* **WHAT NEEDS TO BE DONE**:
The result should be the lines from the one holding "blue dumbbell: 3 -> 5" to the final line of the records below, repeated exactly and with no pictures.

* **THE DATA**:

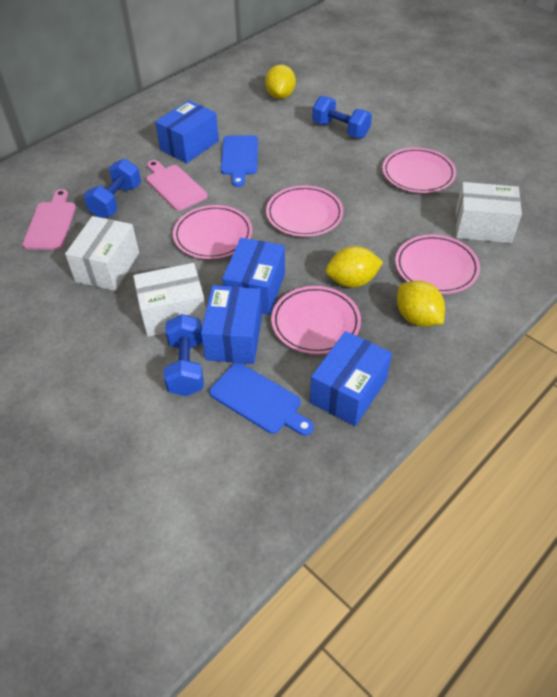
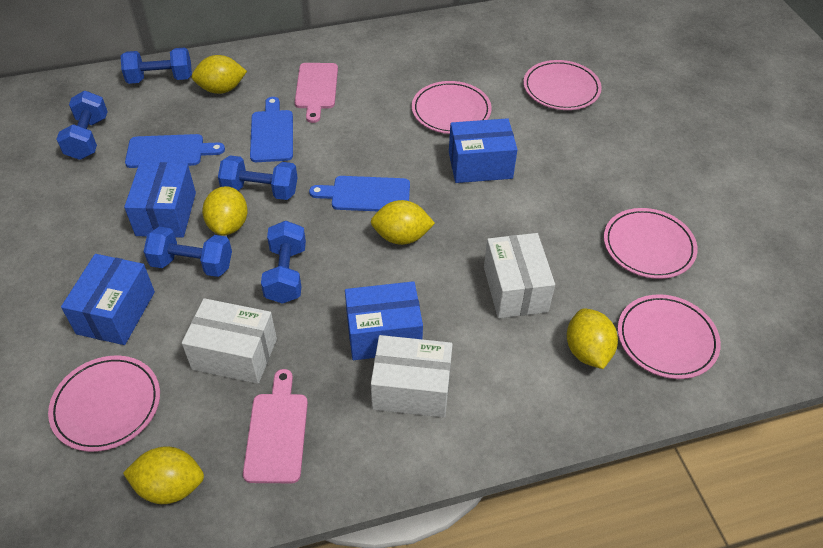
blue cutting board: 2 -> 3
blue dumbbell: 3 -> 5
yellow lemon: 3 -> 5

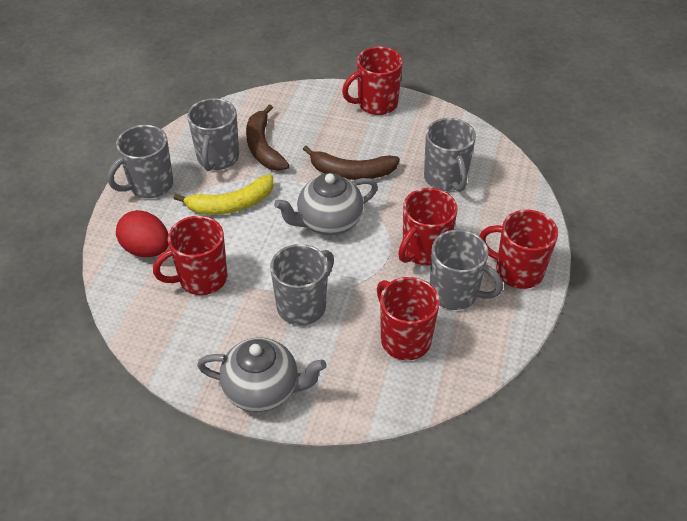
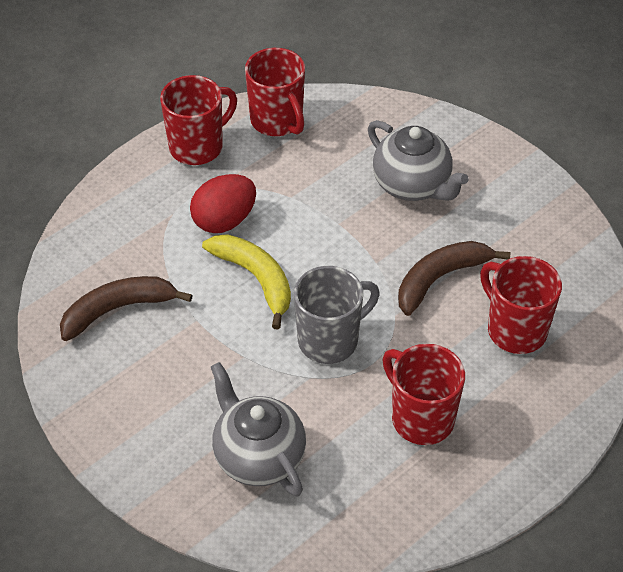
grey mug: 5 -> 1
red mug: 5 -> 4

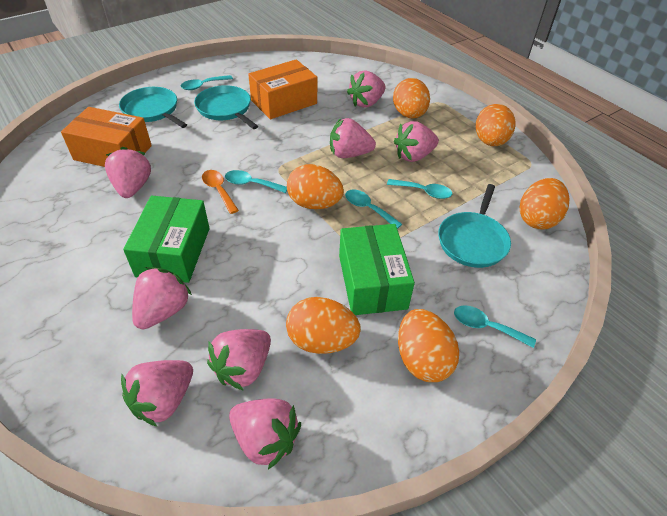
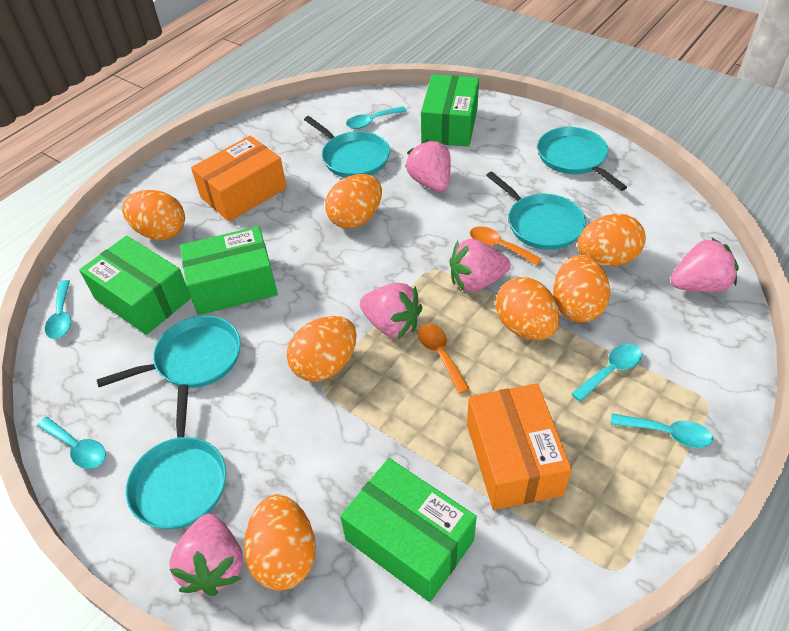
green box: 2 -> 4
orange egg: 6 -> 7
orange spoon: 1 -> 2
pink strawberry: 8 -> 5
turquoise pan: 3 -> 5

* **PROBLEM SOLUTION**:
blue dumbbell: 3 -> 5
yellow lemon: 3 -> 5

grey mug: 5 -> 1
red mug: 5 -> 4

green box: 2 -> 4
orange egg: 6 -> 7
orange spoon: 1 -> 2
pink strawberry: 8 -> 5
turquoise pan: 3 -> 5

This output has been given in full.